What the task asks: Every line below should be copied out exactly.
=== Section Start ===
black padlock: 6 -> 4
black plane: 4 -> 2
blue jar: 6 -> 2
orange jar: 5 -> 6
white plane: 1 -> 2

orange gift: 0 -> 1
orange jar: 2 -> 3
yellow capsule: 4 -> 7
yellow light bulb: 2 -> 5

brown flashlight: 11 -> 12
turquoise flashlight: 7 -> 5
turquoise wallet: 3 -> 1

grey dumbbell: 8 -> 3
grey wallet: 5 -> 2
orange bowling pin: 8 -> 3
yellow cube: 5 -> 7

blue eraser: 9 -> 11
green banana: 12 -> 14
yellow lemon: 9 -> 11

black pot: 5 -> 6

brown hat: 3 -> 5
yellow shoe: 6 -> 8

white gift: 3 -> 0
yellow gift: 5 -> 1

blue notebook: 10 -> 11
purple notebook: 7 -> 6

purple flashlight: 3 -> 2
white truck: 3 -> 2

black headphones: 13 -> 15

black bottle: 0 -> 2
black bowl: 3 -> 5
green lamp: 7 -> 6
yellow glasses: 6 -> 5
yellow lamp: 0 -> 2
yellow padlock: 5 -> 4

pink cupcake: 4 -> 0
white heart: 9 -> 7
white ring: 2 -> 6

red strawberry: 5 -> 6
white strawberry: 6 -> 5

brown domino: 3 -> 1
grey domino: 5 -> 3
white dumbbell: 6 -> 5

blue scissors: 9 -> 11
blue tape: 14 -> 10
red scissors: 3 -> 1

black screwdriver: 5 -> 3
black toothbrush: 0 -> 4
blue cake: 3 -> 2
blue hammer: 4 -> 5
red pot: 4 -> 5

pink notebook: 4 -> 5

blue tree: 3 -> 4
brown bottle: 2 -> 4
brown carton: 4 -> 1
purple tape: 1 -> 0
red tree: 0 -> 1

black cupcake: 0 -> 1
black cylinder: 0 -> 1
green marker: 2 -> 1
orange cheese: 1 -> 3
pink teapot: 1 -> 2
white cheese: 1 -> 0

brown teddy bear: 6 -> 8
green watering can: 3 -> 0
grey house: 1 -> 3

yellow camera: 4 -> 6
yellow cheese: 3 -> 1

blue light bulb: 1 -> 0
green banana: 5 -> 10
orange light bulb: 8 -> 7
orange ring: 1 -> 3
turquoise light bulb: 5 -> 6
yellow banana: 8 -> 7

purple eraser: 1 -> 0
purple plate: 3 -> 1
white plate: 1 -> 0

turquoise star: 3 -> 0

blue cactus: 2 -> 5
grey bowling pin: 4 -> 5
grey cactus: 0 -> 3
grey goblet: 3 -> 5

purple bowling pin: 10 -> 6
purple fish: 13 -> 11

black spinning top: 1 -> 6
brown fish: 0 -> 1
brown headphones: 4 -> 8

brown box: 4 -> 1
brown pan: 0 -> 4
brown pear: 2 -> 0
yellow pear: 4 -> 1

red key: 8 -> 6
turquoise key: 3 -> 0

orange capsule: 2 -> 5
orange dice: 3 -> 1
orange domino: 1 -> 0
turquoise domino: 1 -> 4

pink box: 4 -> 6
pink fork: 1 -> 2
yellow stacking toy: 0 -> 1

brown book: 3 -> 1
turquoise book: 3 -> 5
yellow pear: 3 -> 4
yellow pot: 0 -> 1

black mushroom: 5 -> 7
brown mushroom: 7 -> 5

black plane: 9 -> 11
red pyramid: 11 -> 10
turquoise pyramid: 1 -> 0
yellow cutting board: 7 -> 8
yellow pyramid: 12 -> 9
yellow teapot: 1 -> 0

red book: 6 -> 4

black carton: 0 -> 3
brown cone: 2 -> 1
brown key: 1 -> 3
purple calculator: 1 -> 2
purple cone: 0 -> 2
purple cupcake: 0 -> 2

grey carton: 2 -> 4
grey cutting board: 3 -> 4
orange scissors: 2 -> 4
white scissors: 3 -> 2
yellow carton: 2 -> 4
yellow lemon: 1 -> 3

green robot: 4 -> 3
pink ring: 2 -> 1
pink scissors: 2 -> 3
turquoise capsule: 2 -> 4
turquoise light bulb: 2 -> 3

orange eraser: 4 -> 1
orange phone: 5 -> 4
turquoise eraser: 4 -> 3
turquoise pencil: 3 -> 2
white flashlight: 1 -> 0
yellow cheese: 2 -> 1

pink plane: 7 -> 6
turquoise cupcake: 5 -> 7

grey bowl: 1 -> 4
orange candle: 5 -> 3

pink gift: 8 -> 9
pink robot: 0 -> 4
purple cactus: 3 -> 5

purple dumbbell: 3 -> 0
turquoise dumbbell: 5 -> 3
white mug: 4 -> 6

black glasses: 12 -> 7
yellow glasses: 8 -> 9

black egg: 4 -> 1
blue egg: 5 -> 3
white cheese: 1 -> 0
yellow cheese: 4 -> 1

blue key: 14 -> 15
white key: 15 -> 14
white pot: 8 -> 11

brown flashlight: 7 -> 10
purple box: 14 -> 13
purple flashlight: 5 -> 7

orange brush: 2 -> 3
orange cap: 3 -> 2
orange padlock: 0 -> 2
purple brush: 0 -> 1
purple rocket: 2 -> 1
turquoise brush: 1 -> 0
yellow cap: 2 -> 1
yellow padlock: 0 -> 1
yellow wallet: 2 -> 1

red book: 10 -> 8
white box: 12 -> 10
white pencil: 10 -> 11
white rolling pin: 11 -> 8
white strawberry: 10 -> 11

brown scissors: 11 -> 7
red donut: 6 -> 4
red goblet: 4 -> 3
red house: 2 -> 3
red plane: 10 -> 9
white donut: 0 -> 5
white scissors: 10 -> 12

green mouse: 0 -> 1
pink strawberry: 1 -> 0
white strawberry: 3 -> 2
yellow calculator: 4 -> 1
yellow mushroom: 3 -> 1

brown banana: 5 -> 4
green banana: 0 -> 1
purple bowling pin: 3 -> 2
=== Section End ===
Written response:
black padlock: 6 -> 4
black plane: 4 -> 2
blue jar: 6 -> 2
orange jar: 5 -> 6
white plane: 1 -> 2

orange gift: 0 -> 1
orange jar: 2 -> 3
yellow capsule: 4 -> 7
yellow light bulb: 2 -> 5

brown flashlight: 11 -> 12
turquoise flashlight: 7 -> 5
turquoise wallet: 3 -> 1

grey dumbbell: 8 -> 3
grey wallet: 5 -> 2
orange bowling pin: 8 -> 3
yellow cube: 5 -> 7

blue eraser: 9 -> 11
green banana: 12 -> 14
yellow lemon: 9 -> 11

black pot: 5 -> 6

brown hat: 3 -> 5
yellow shoe: 6 -> 8

white gift: 3 -> 0
yellow gift: 5 -> 1

blue notebook: 10 -> 11
purple notebook: 7 -> 6

purple flashlight: 3 -> 2
white truck: 3 -> 2

black headphones: 13 -> 15

black bottle: 0 -> 2
black bowl: 3 -> 5
green lamp: 7 -> 6
yellow glasses: 6 -> 5
yellow lamp: 0 -> 2
yellow padlock: 5 -> 4

pink cupcake: 4 -> 0
white heart: 9 -> 7
white ring: 2 -> 6

red strawberry: 5 -> 6
white strawberry: 6 -> 5

brown domino: 3 -> 1
grey domino: 5 -> 3
white dumbbell: 6 -> 5

blue scissors: 9 -> 11
blue tape: 14 -> 10
red scissors: 3 -> 1

black screwdriver: 5 -> 3
black toothbrush: 0 -> 4
blue cake: 3 -> 2
blue hammer: 4 -> 5
red pot: 4 -> 5

pink notebook: 4 -> 5

blue tree: 3 -> 4
brown bottle: 2 -> 4
brown carton: 4 -> 1
purple tape: 1 -> 0
red tree: 0 -> 1

black cupcake: 0 -> 1
black cylinder: 0 -> 1
green marker: 2 -> 1
orange cheese: 1 -> 3
pink teapot: 1 -> 2
white cheese: 1 -> 0

brown teddy bear: 6 -> 8
green watering can: 3 -> 0
grey house: 1 -> 3

yellow camera: 4 -> 6
yellow cheese: 3 -> 1

blue light bulb: 1 -> 0
green banana: 5 -> 10
orange light bulb: 8 -> 7
orange ring: 1 -> 3
turquoise light bulb: 5 -> 6
yellow banana: 8 -> 7

purple eraser: 1 -> 0
purple plate: 3 -> 1
white plate: 1 -> 0

turquoise star: 3 -> 0

blue cactus: 2 -> 5
grey bowling pin: 4 -> 5
grey cactus: 0 -> 3
grey goblet: 3 -> 5

purple bowling pin: 10 -> 6
purple fish: 13 -> 11

black spinning top: 1 -> 6
brown fish: 0 -> 1
brown headphones: 4 -> 8

brown box: 4 -> 1
brown pan: 0 -> 4
brown pear: 2 -> 0
yellow pear: 4 -> 1

red key: 8 -> 6
turquoise key: 3 -> 0

orange capsule: 2 -> 5
orange dice: 3 -> 1
orange domino: 1 -> 0
turquoise domino: 1 -> 4

pink box: 4 -> 6
pink fork: 1 -> 2
yellow stacking toy: 0 -> 1

brown book: 3 -> 1
turquoise book: 3 -> 5
yellow pear: 3 -> 4
yellow pot: 0 -> 1

black mushroom: 5 -> 7
brown mushroom: 7 -> 5

black plane: 9 -> 11
red pyramid: 11 -> 10
turquoise pyramid: 1 -> 0
yellow cutting board: 7 -> 8
yellow pyramid: 12 -> 9
yellow teapot: 1 -> 0

red book: 6 -> 4

black carton: 0 -> 3
brown cone: 2 -> 1
brown key: 1 -> 3
purple calculator: 1 -> 2
purple cone: 0 -> 2
purple cupcake: 0 -> 2

grey carton: 2 -> 4
grey cutting board: 3 -> 4
orange scissors: 2 -> 4
white scissors: 3 -> 2
yellow carton: 2 -> 4
yellow lemon: 1 -> 3

green robot: 4 -> 3
pink ring: 2 -> 1
pink scissors: 2 -> 3
turquoise capsule: 2 -> 4
turquoise light bulb: 2 -> 3

orange eraser: 4 -> 1
orange phone: 5 -> 4
turquoise eraser: 4 -> 3
turquoise pencil: 3 -> 2
white flashlight: 1 -> 0
yellow cheese: 2 -> 1

pink plane: 7 -> 6
turquoise cupcake: 5 -> 7

grey bowl: 1 -> 4
orange candle: 5 -> 3

pink gift: 8 -> 9
pink robot: 0 -> 4
purple cactus: 3 -> 5

purple dumbbell: 3 -> 0
turquoise dumbbell: 5 -> 3
white mug: 4 -> 6

black glasses: 12 -> 7
yellow glasses: 8 -> 9

black egg: 4 -> 1
blue egg: 5 -> 3
white cheese: 1 -> 0
yellow cheese: 4 -> 1

blue key: 14 -> 15
white key: 15 -> 14
white pot: 8 -> 11

brown flashlight: 7 -> 10
purple box: 14 -> 13
purple flashlight: 5 -> 7

orange brush: 2 -> 3
orange cap: 3 -> 2
orange padlock: 0 -> 2
purple brush: 0 -> 1
purple rocket: 2 -> 1
turquoise brush: 1 -> 0
yellow cap: 2 -> 1
yellow padlock: 0 -> 1
yellow wallet: 2 -> 1

red book: 10 -> 8
white box: 12 -> 10
white pencil: 10 -> 11
white rolling pin: 11 -> 8
white strawberry: 10 -> 11

brown scissors: 11 -> 7
red donut: 6 -> 4
red goblet: 4 -> 3
red house: 2 -> 3
red plane: 10 -> 9
white donut: 0 -> 5
white scissors: 10 -> 12

green mouse: 0 -> 1
pink strawberry: 1 -> 0
white strawberry: 3 -> 2
yellow calculator: 4 -> 1
yellow mushroom: 3 -> 1

brown banana: 5 -> 4
green banana: 0 -> 1
purple bowling pin: 3 -> 2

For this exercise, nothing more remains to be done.